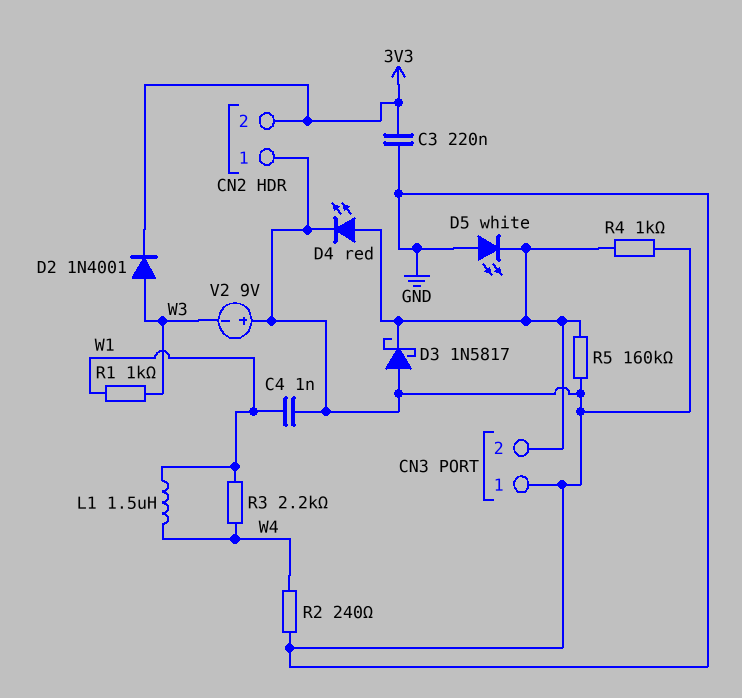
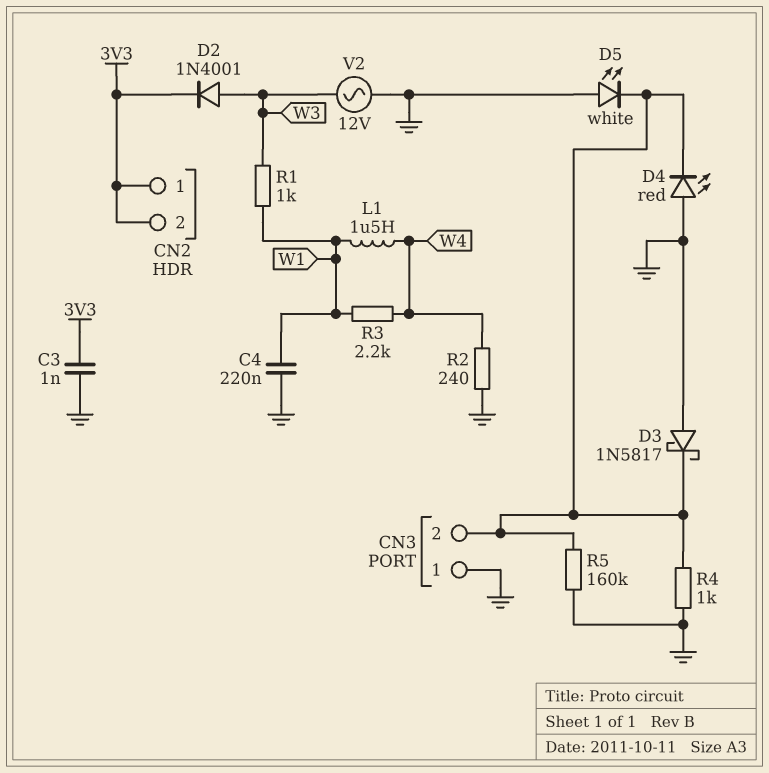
C3: 220nF (3V3, GND) -> 1nF (3V3, GND)
C4: 1nF (GND, W1) -> 220nF (GND, W1)
CN2 pin 1: GND -> 3V3
D4: LED red (A CN3/2, K GND) -> LED red (A GND, K CN3/2)
V2: 9V (plus GND, minus W3) -> AC 12V (GND, W3)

○ ○ ○ ○ ○

EXERCISE
All lines from the one containing "D4: LED red" through the last line of the data, both included, are to be retyped exactly, and no other line belongs in the answer.

RESPONSE BOX
D4: LED red (A CN3/2, K GND) -> LED red (A GND, K CN3/2)
V2: 9V (plus GND, minus W3) -> AC 12V (GND, W3)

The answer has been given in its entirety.